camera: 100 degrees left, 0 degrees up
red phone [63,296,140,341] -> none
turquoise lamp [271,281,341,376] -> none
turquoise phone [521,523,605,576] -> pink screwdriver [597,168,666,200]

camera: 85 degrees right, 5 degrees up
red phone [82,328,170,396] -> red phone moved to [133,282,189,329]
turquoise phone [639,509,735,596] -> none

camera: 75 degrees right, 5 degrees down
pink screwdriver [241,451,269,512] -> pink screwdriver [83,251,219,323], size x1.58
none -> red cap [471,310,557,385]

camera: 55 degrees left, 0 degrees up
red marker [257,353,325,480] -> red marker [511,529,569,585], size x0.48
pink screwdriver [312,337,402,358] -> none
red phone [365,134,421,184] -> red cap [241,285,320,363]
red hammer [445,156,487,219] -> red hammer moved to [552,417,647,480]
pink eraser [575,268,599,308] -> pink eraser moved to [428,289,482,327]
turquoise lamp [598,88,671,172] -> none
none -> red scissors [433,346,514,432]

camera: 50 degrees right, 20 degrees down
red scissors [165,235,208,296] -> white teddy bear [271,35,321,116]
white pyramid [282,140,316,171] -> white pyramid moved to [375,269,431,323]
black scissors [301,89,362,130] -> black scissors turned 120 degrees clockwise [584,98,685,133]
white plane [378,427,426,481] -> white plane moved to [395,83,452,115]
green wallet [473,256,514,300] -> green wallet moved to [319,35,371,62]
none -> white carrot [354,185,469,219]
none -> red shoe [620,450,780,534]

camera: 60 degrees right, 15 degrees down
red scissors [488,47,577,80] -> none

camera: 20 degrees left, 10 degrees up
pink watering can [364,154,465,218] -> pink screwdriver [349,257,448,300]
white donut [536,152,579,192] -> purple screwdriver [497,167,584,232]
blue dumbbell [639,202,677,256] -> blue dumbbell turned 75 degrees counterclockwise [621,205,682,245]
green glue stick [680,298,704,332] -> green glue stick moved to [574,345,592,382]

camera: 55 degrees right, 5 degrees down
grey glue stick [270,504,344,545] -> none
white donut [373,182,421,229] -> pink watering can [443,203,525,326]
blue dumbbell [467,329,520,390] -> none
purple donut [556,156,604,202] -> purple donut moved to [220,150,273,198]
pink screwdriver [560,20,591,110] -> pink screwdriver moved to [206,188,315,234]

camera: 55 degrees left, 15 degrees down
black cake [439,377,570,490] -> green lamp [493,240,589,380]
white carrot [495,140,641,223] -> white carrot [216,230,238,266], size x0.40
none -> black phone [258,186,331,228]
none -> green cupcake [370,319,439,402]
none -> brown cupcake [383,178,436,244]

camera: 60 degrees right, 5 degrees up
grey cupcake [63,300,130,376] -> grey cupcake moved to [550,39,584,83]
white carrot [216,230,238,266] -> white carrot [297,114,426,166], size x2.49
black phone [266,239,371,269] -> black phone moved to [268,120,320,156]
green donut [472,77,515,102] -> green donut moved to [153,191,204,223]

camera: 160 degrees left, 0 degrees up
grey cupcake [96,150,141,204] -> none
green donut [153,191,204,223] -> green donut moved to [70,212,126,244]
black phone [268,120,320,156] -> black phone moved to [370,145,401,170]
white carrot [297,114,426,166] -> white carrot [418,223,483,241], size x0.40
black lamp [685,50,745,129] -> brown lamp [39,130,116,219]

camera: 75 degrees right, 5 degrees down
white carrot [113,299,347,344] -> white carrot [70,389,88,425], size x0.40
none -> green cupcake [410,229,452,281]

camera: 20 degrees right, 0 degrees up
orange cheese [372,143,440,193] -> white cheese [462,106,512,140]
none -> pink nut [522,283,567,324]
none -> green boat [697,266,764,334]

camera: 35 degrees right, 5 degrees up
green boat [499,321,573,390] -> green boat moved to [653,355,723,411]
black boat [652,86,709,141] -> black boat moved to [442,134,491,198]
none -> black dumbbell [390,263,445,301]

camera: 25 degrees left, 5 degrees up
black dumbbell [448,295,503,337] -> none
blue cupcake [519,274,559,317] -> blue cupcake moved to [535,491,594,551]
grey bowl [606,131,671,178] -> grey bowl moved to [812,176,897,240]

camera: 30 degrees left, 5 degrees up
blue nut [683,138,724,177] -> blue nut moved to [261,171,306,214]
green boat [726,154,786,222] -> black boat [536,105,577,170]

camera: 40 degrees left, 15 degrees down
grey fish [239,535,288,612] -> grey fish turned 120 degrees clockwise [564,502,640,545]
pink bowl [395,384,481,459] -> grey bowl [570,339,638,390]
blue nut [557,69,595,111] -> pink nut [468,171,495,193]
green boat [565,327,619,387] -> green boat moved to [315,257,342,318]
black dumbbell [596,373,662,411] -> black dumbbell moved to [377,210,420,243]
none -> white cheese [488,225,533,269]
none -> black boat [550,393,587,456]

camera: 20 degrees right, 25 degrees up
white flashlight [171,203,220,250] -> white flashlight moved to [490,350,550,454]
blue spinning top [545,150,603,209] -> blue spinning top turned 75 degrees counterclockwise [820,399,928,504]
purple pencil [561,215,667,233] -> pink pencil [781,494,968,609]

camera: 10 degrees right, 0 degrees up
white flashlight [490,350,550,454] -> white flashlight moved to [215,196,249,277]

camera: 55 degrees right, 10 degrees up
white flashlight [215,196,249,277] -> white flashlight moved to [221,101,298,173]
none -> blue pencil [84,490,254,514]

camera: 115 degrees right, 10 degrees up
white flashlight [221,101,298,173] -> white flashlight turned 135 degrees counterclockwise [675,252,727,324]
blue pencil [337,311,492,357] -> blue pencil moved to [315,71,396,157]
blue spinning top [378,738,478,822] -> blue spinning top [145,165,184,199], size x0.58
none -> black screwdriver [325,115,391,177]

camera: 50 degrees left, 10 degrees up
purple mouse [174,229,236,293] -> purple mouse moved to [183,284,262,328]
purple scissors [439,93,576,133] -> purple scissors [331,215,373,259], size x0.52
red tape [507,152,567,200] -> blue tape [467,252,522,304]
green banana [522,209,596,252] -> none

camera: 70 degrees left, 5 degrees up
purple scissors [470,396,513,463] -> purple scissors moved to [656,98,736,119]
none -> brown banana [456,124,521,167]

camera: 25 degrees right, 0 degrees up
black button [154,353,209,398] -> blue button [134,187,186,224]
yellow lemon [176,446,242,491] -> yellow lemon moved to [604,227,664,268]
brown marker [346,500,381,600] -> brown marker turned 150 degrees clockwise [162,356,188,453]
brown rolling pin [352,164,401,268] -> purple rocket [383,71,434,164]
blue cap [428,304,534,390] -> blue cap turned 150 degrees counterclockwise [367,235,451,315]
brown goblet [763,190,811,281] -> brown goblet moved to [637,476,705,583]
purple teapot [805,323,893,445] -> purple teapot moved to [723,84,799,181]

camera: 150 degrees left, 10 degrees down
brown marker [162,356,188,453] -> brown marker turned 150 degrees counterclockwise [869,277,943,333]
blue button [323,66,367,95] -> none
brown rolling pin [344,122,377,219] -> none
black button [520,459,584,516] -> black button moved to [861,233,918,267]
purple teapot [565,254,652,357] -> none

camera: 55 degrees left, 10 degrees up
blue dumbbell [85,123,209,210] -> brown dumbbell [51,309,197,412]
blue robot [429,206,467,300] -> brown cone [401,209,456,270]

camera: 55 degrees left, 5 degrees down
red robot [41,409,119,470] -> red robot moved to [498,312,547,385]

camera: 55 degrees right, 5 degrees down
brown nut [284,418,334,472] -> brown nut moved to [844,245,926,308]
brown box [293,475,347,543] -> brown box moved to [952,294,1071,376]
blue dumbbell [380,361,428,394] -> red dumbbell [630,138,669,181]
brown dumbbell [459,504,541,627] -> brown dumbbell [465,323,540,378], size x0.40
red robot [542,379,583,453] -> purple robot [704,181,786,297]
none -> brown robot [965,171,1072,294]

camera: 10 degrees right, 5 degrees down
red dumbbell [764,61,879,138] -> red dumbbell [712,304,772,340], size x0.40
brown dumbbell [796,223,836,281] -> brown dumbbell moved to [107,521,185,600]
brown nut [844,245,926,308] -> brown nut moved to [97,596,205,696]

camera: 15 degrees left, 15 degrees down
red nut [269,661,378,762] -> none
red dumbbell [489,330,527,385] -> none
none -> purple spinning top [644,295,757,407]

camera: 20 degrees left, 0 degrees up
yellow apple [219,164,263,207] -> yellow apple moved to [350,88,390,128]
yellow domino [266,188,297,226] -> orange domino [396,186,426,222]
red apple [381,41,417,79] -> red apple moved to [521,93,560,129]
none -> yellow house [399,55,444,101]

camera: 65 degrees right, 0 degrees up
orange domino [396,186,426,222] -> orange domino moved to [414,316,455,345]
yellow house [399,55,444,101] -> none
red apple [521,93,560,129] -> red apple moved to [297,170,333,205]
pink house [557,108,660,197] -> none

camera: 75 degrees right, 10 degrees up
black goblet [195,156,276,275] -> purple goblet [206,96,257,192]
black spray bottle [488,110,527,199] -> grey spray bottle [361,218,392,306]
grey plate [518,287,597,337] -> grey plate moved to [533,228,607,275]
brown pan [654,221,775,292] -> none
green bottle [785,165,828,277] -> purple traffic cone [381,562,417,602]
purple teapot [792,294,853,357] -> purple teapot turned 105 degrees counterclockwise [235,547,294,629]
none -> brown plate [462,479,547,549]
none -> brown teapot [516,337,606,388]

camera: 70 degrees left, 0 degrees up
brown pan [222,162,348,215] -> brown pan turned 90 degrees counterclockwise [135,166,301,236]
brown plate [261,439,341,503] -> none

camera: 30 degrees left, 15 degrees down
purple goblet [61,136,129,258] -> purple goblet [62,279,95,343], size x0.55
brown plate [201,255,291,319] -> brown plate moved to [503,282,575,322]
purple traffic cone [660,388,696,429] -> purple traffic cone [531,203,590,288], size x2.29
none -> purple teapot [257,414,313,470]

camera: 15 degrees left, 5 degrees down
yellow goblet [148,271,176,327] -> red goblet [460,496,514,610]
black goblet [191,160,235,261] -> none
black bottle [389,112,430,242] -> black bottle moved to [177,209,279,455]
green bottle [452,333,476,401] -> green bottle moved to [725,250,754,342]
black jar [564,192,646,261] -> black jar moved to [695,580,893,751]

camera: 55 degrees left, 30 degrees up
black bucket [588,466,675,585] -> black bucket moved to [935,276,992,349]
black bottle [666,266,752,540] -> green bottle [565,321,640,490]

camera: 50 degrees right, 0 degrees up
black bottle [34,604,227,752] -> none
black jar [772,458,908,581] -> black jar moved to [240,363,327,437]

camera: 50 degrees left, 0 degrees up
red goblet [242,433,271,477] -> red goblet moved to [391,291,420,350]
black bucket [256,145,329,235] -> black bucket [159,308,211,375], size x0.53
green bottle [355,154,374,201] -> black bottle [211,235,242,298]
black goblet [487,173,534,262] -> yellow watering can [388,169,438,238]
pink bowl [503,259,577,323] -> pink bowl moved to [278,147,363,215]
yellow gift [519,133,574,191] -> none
------------------------------------------------------------------------
Task description :: Once you find the line with "camera: 55 degrees right, 10 degrees up" in the entries above, output it and each line after it up to and including the line with "purple mouse [174,229,236,293]", and nothing else.

Solution for this exercise ::
camera: 55 degrees right, 10 degrees up
white flashlight [215,196,249,277] -> white flashlight moved to [221,101,298,173]
none -> blue pencil [84,490,254,514]

camera: 115 degrees right, 10 degrees up
white flashlight [221,101,298,173] -> white flashlight turned 135 degrees counterclockwise [675,252,727,324]
blue pencil [337,311,492,357] -> blue pencil moved to [315,71,396,157]
blue spinning top [378,738,478,822] -> blue spinning top [145,165,184,199], size x0.58
none -> black screwdriver [325,115,391,177]

camera: 50 degrees left, 10 degrees up
purple mouse [174,229,236,293] -> purple mouse moved to [183,284,262,328]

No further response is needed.